-- Opening Marker --
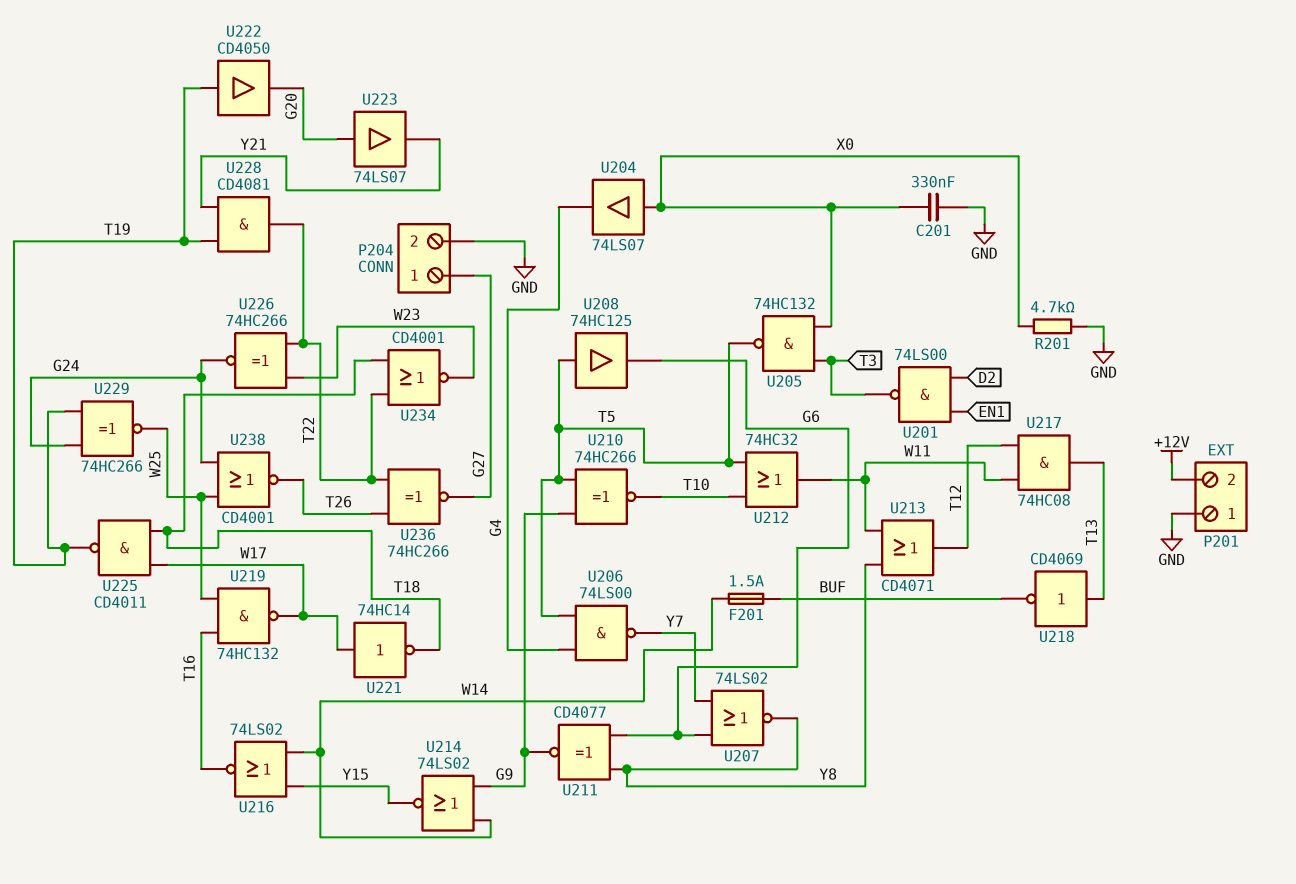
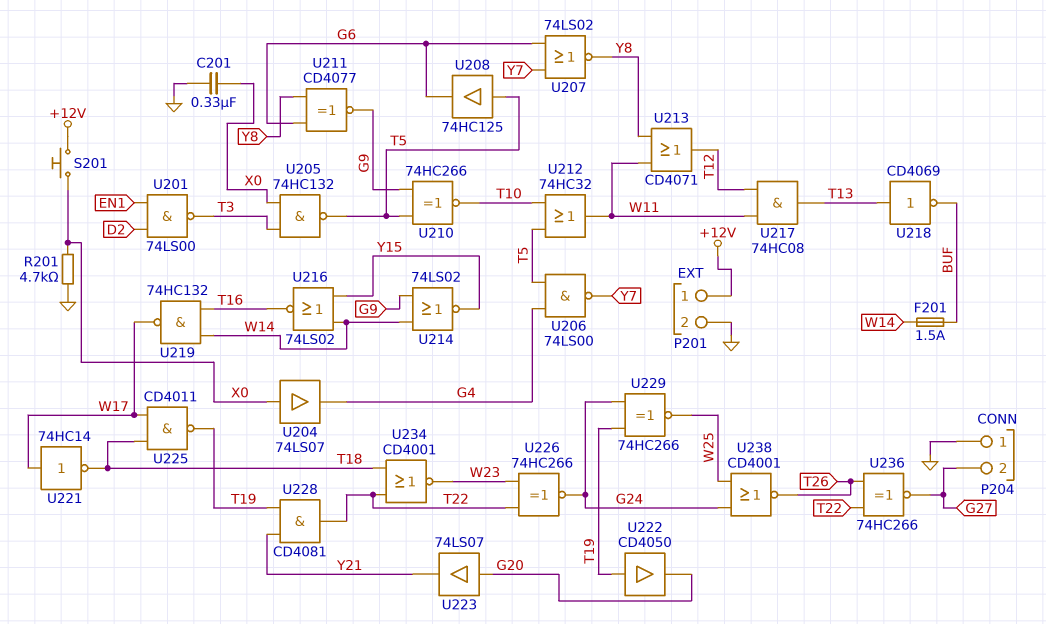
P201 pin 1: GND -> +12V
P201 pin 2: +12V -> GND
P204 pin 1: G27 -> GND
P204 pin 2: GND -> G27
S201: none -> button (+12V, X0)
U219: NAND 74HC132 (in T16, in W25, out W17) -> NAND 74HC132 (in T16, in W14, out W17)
-- Closing Marker --
▶ **REQUIRED WORK**: Would you transcribe exactly the lines from the one containing "P204 pin 2: GND -> G27" to the end of the material, and leave out the rest?

▶ **YOUR SOLUTION**:
P204 pin 2: GND -> G27
S201: none -> button (+12V, X0)
U219: NAND 74HC132 (in T16, in W25, out W17) -> NAND 74HC132 (in T16, in W14, out W17)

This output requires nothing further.